[[ Record excerpts open ]]

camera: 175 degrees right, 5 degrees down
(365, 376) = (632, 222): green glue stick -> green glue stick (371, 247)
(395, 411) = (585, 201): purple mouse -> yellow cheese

[[ Record excerpts closed ]]
[[ Record excerpts open ]]

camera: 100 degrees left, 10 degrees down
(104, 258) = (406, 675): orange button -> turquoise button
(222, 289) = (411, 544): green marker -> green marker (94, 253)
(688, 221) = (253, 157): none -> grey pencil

[[ Record excerpts closed ]]
[[ Record excerpts open ]]

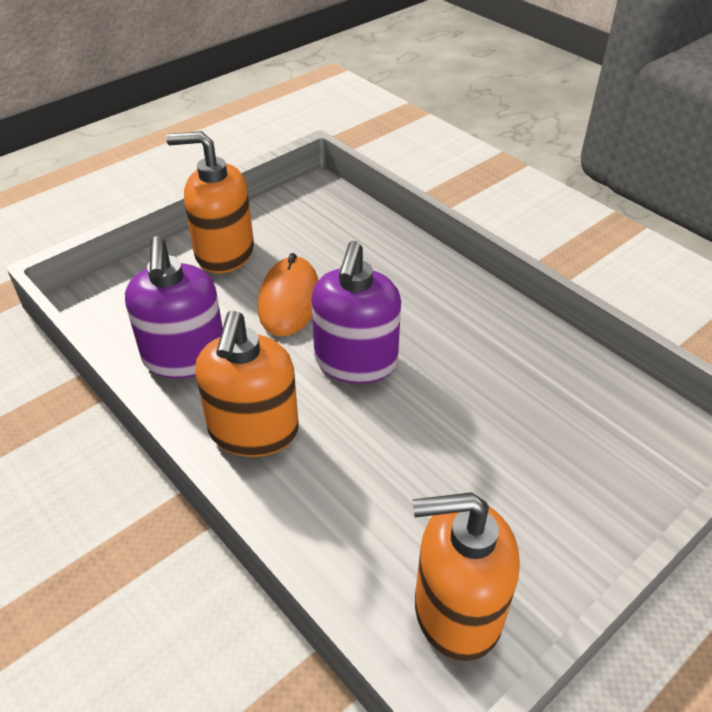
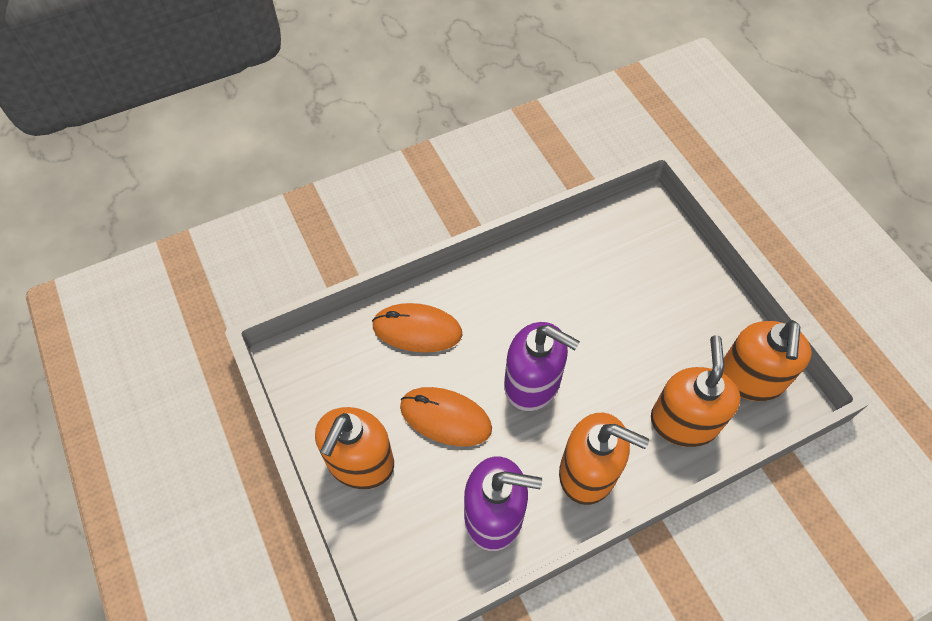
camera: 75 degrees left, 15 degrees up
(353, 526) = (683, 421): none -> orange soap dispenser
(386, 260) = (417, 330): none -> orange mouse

[[ Record excerpts closed ]]

◆ **What you should do**
Nothing but a number should be given: the number of lines in the records that contain the word "mouse".

◆ **Answer to this exercise**
2